## Task objective
Could you set down the listing below exactly, leaving out its pictures?

## Dataset content
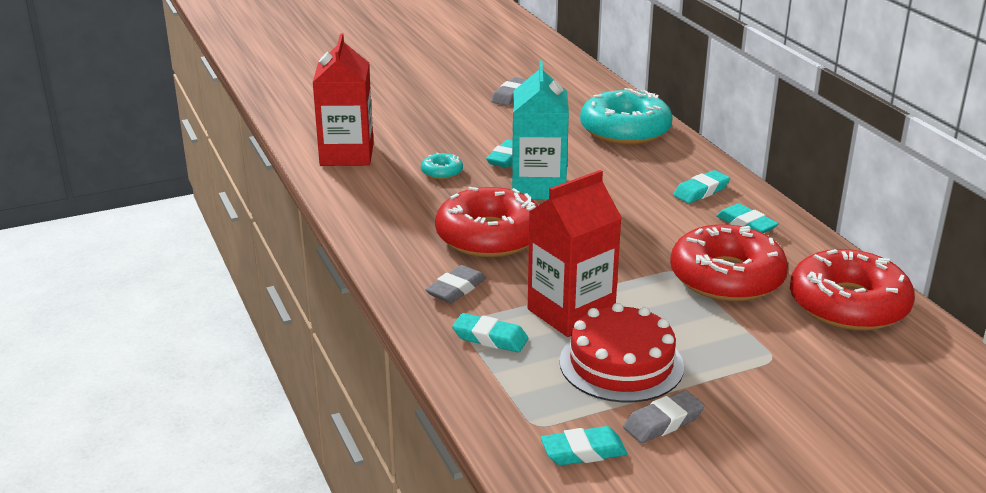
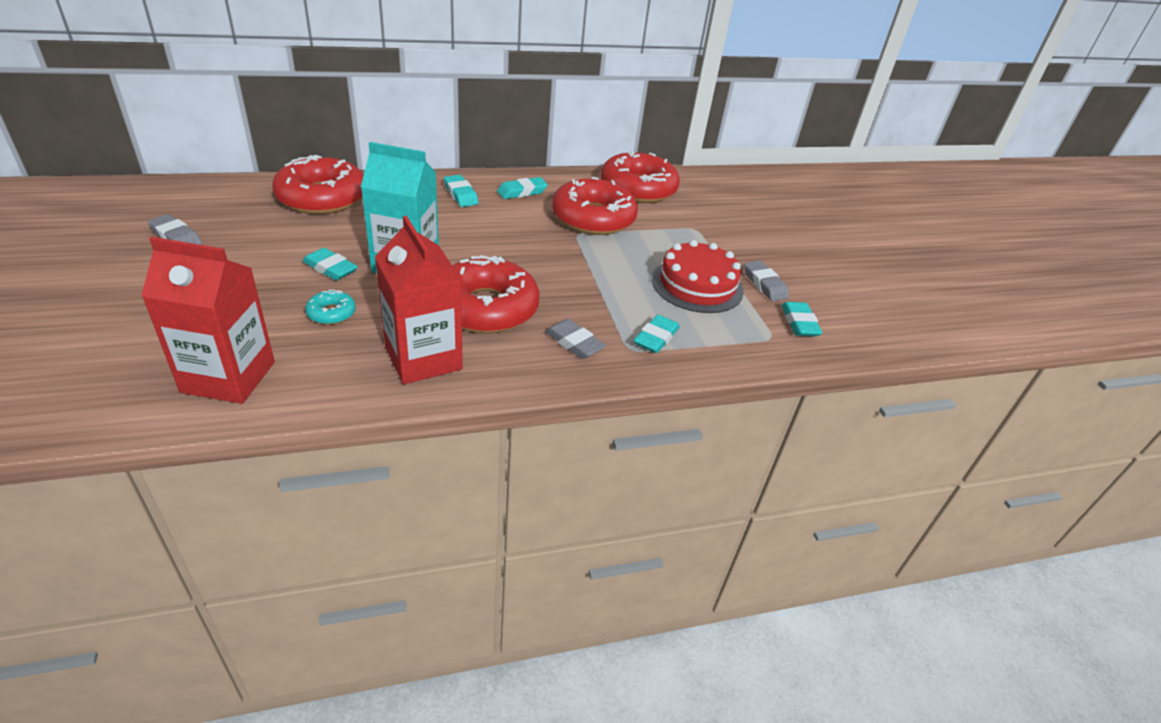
camera: 85 degrees left, 10 degrees up
(571, 312) = (625, 292): red carton -> red carton (423, 358)
(625, 130) = (322, 198): turquoise donut -> red donut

## Exercise result
camera: 85 degrees left, 10 degrees up
(571, 312) = (625, 292): red carton -> red carton (423, 358)
(625, 130) = (322, 198): turquoise donut -> red donut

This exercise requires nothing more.